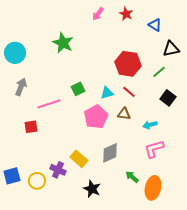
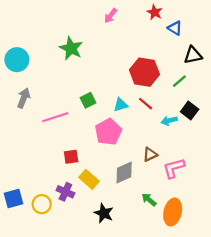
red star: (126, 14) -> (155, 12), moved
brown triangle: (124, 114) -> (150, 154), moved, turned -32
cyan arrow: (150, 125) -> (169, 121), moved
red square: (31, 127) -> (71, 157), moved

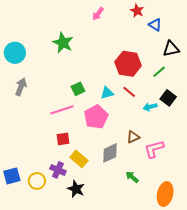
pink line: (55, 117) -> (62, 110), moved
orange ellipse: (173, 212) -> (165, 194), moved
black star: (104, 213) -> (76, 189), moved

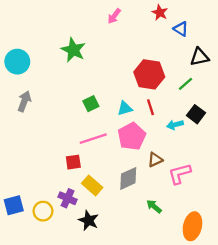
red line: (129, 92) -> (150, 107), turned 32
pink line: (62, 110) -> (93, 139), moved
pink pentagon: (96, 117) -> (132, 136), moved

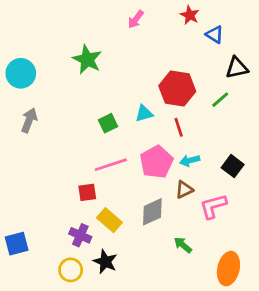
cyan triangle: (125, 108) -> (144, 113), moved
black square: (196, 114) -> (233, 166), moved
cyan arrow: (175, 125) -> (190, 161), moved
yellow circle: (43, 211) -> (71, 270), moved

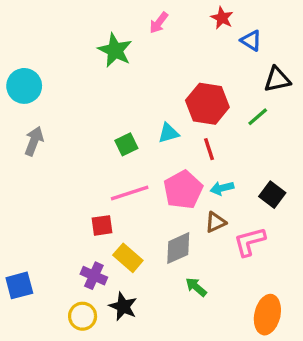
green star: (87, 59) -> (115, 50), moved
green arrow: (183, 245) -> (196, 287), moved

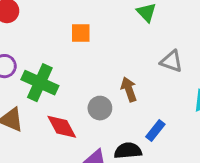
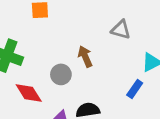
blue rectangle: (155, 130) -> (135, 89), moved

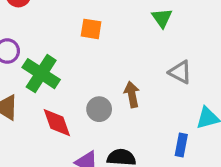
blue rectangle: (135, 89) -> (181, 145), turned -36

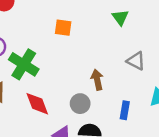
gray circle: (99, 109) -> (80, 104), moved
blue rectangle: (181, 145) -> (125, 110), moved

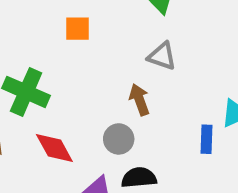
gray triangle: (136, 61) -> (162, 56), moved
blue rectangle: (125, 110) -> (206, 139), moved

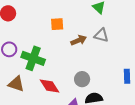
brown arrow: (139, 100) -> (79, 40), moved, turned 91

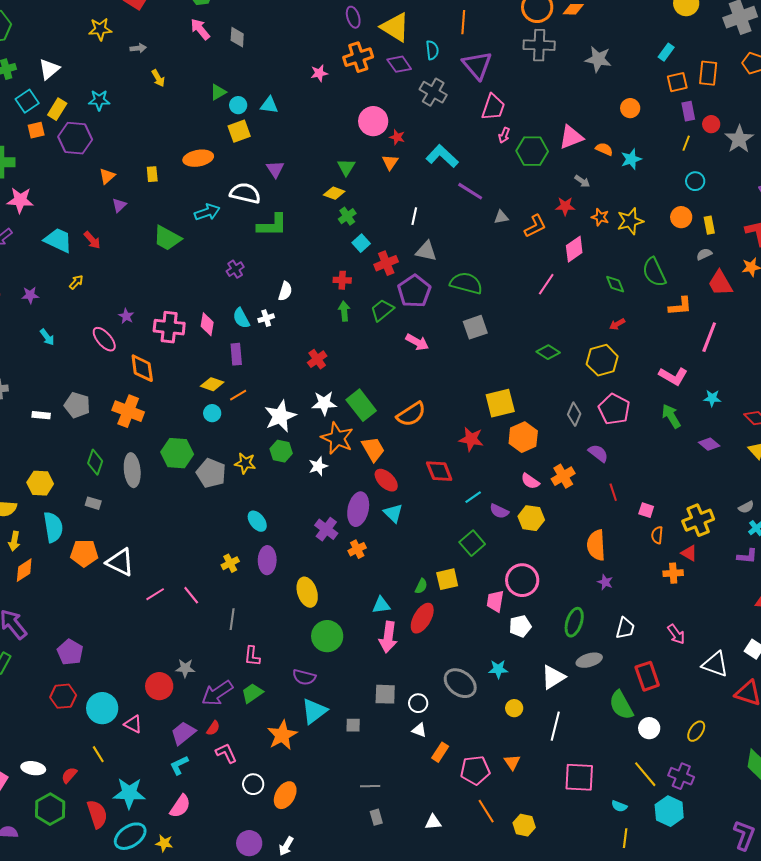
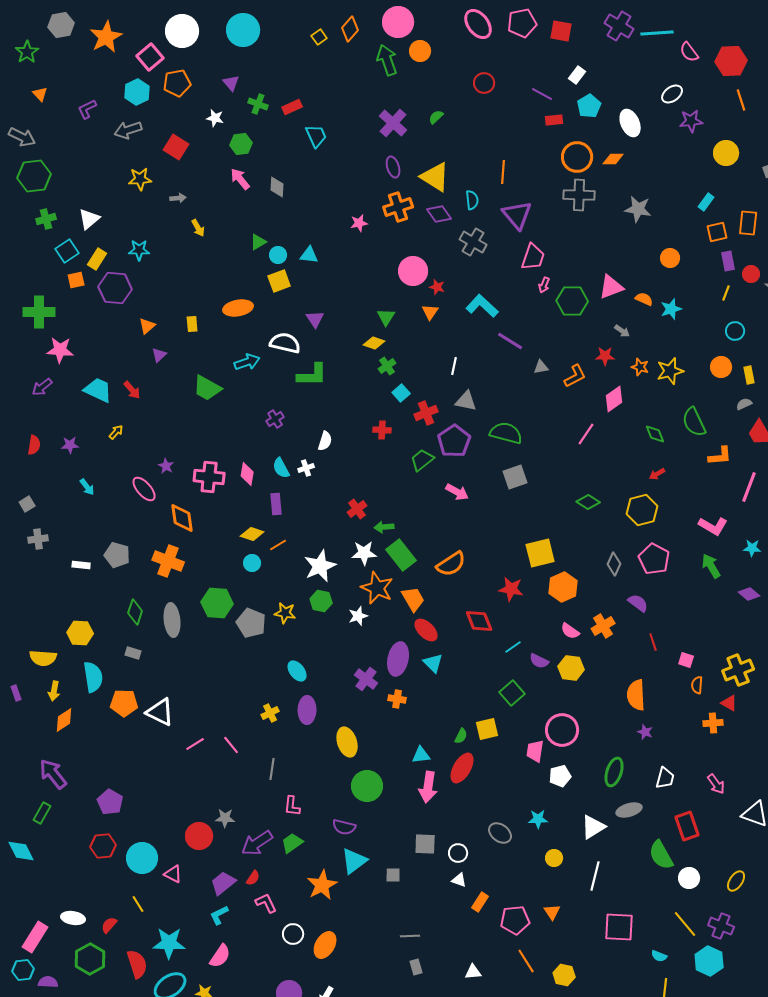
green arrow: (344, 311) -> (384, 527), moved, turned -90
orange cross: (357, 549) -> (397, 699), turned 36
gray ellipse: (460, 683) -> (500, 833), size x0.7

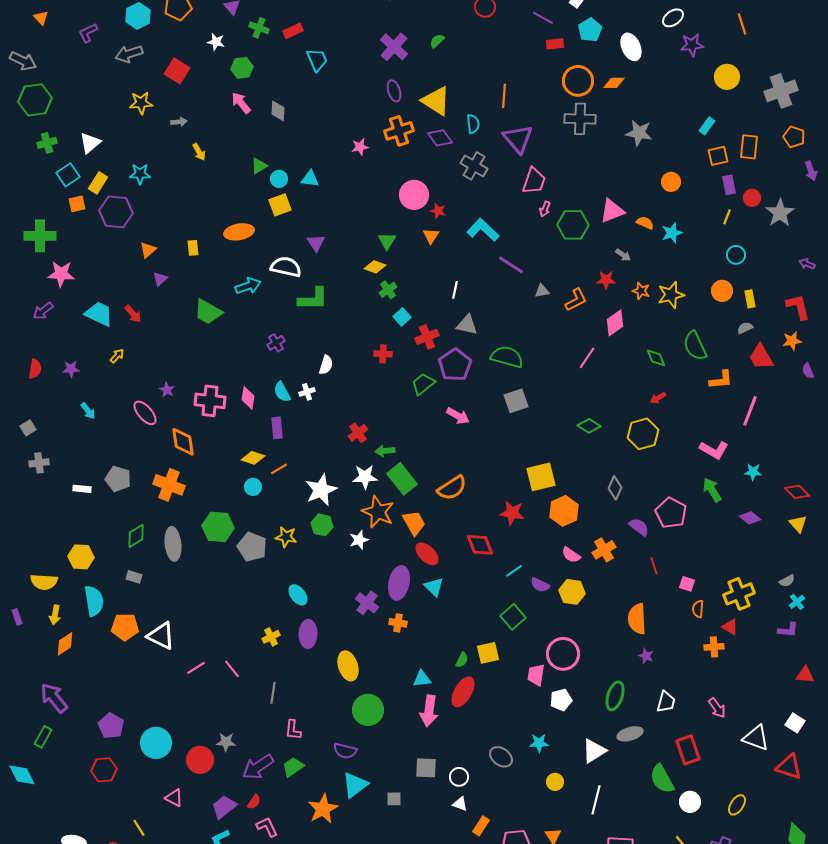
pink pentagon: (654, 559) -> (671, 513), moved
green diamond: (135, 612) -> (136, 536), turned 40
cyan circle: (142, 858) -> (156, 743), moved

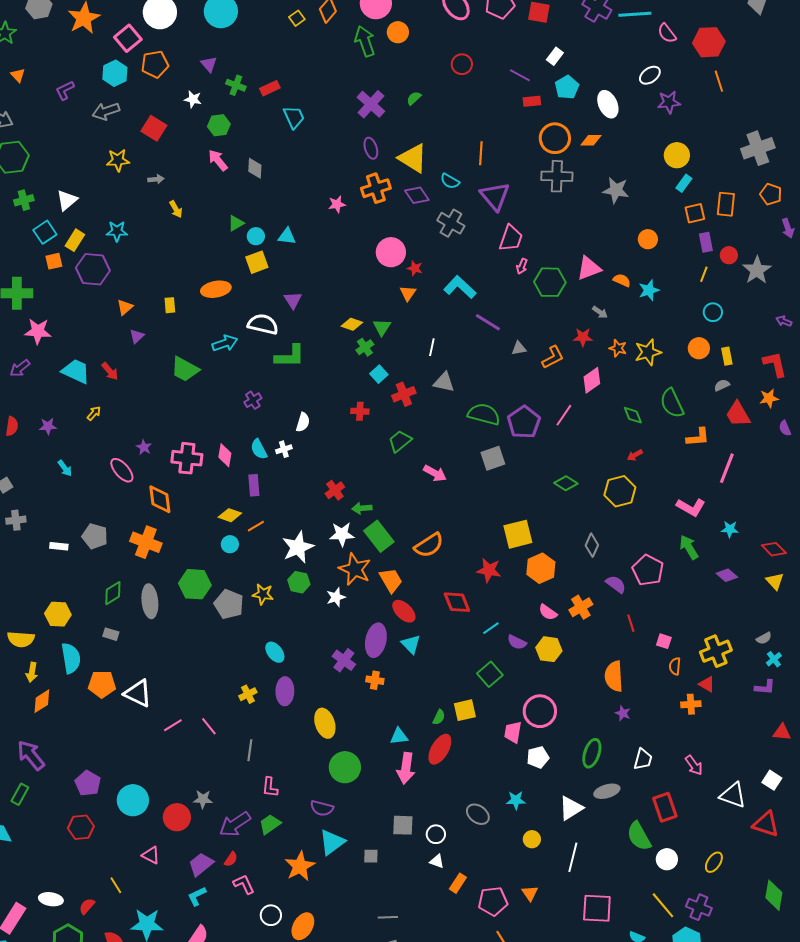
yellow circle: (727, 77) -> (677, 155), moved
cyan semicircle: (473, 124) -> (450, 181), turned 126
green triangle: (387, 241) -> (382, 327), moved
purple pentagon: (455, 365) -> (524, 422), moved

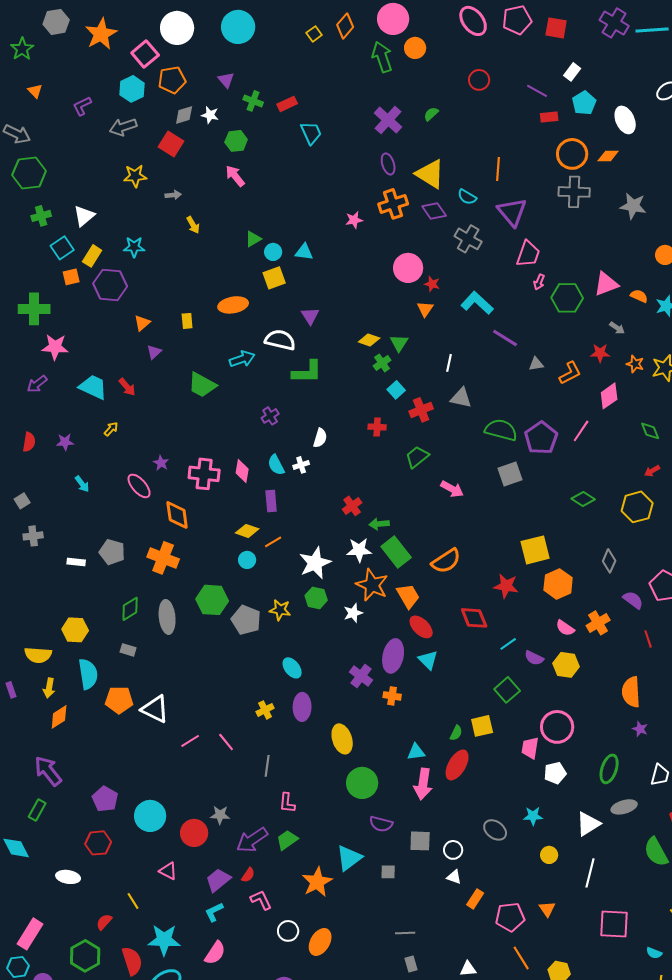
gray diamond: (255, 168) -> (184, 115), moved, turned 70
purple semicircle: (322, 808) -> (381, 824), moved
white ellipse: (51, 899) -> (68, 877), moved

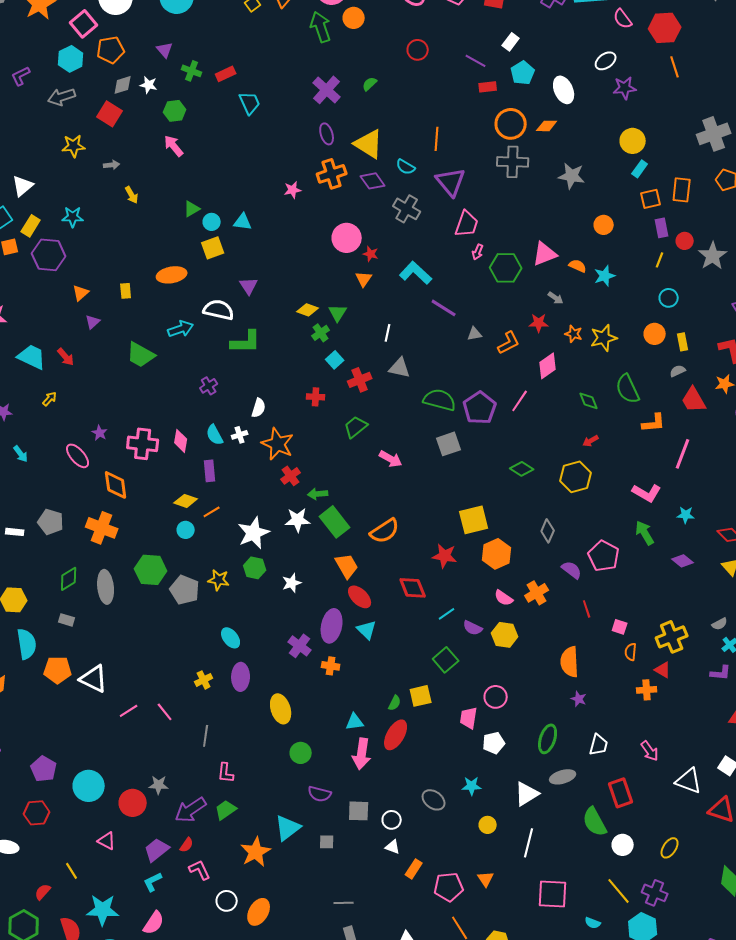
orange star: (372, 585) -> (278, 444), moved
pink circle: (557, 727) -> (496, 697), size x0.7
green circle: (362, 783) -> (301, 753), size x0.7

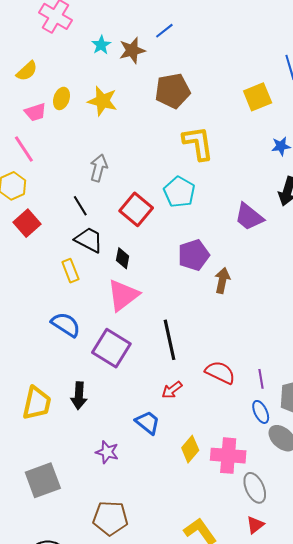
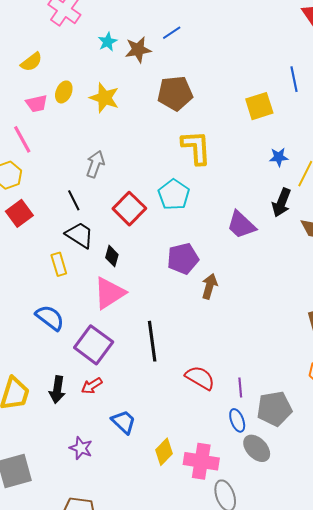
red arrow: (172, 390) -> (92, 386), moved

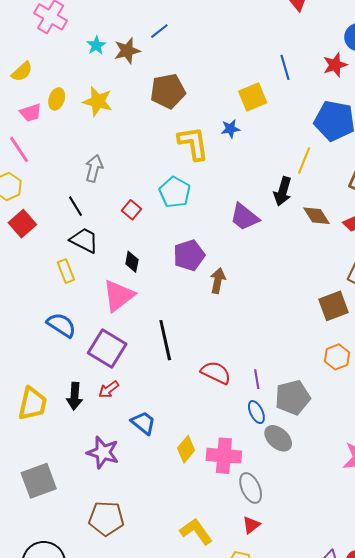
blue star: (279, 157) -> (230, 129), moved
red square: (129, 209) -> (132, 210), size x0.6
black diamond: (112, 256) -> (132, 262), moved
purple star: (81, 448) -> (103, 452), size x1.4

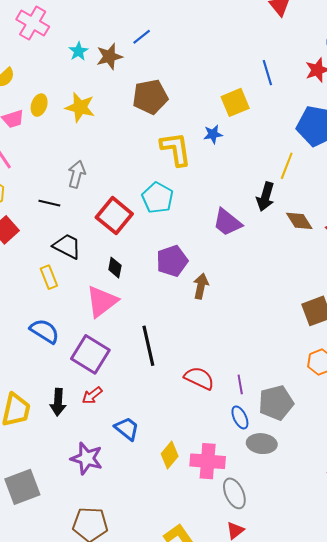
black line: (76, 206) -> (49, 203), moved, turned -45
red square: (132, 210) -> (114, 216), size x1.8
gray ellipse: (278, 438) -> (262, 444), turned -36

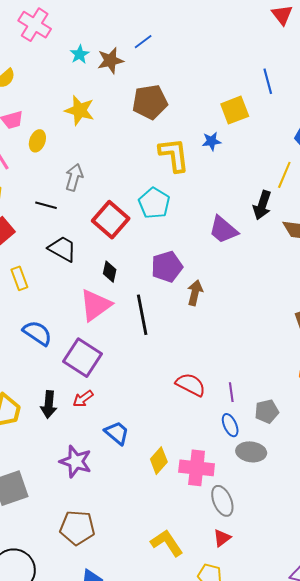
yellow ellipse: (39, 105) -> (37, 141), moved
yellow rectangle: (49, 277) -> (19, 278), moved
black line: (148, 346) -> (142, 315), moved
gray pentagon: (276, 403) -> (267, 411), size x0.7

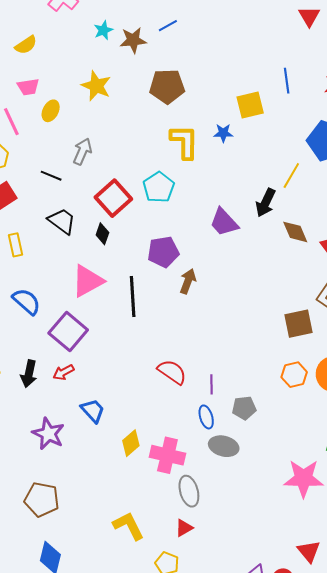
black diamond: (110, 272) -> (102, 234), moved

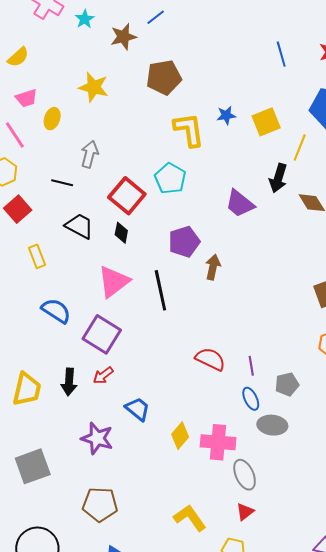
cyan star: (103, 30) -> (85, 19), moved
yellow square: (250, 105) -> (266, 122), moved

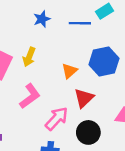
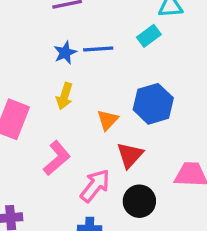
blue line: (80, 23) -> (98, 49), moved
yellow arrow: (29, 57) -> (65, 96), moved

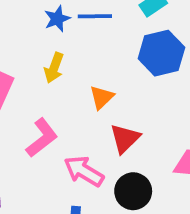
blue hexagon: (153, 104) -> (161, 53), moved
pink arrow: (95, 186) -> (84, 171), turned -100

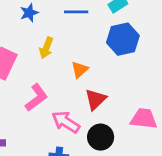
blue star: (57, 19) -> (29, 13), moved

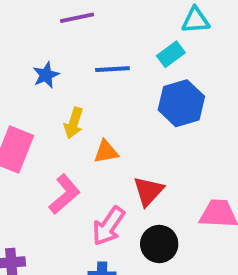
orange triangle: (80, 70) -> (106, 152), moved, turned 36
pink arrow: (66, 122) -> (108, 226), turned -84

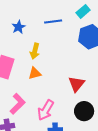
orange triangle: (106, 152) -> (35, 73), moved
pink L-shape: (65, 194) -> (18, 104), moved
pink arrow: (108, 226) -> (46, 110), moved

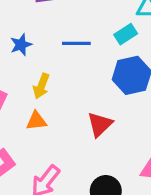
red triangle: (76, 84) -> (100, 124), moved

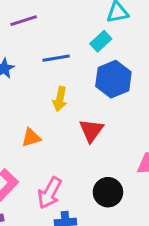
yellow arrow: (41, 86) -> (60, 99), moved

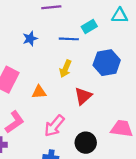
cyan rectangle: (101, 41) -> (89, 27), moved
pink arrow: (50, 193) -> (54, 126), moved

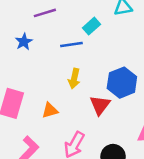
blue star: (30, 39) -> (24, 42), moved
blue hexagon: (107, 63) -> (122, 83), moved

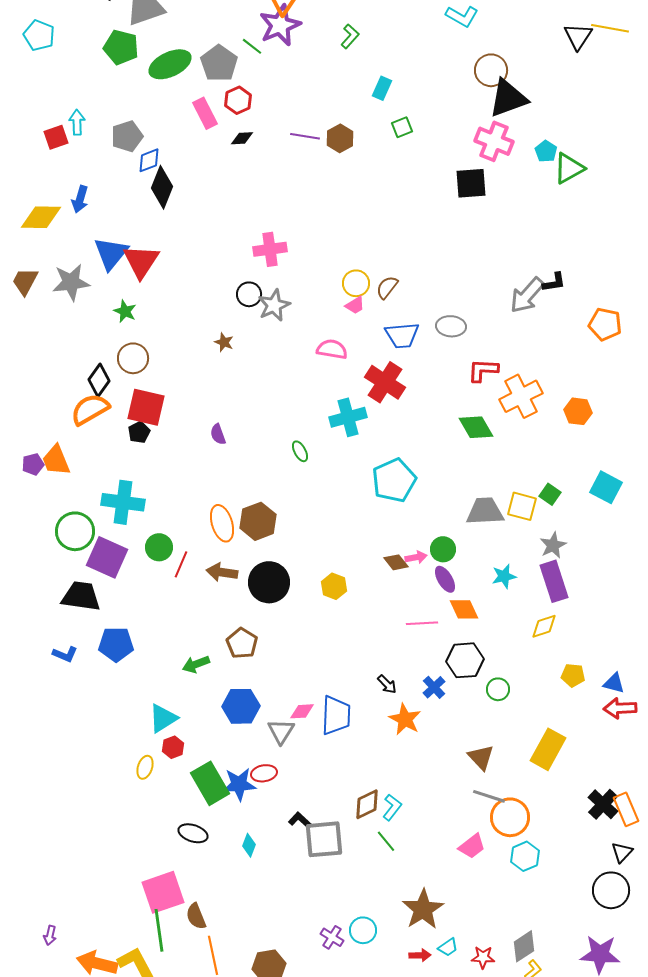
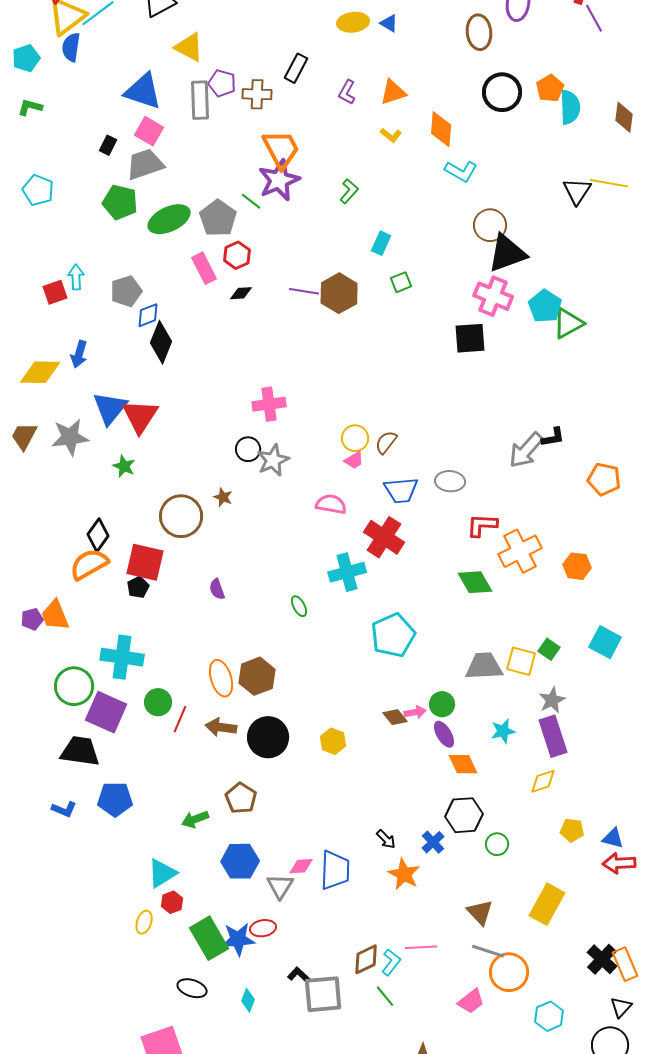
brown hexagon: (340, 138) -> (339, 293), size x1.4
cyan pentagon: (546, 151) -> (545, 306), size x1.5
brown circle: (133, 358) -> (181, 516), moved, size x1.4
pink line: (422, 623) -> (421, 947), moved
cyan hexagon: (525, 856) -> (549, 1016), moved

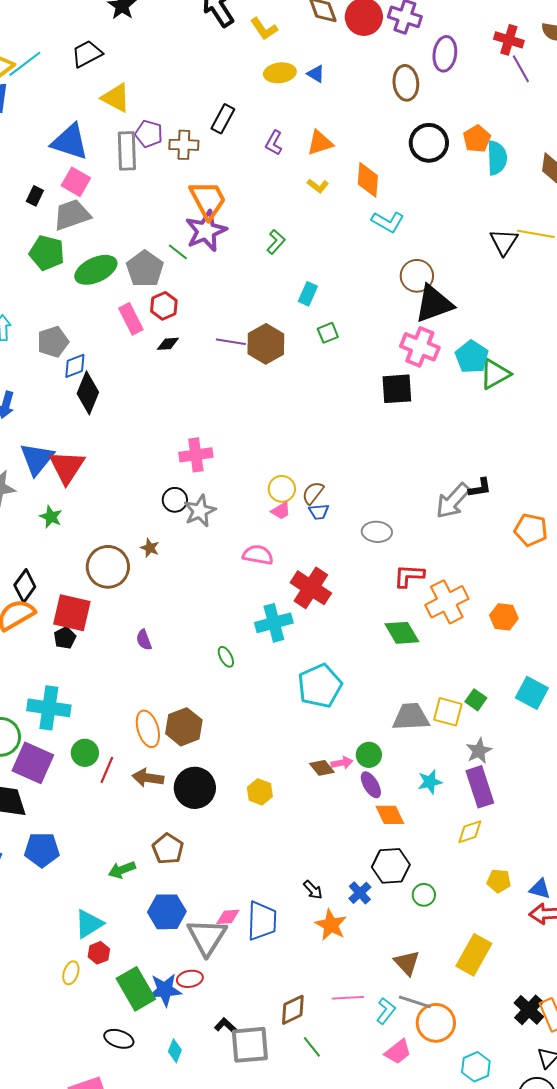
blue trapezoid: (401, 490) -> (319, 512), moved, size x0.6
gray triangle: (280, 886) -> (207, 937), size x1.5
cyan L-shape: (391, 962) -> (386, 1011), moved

> ASSIGNMENT: Please copy the lines above exactly, starting at the line that holds "gray diamond: (255, 168)" and ending at the line that holds "red arrow: (172, 390) -> (92, 386), moved"; include both, but no pictures.

> EXERCISE ANSWER:
gray diamond: (255, 168) -> (184, 115), moved, turned 70
purple semicircle: (322, 808) -> (381, 824), moved
white ellipse: (51, 899) -> (68, 877), moved

orange star: (372, 585) -> (278, 444), moved
pink circle: (557, 727) -> (496, 697), size x0.7
green circle: (362, 783) -> (301, 753), size x0.7

red arrow: (172, 390) -> (92, 386), moved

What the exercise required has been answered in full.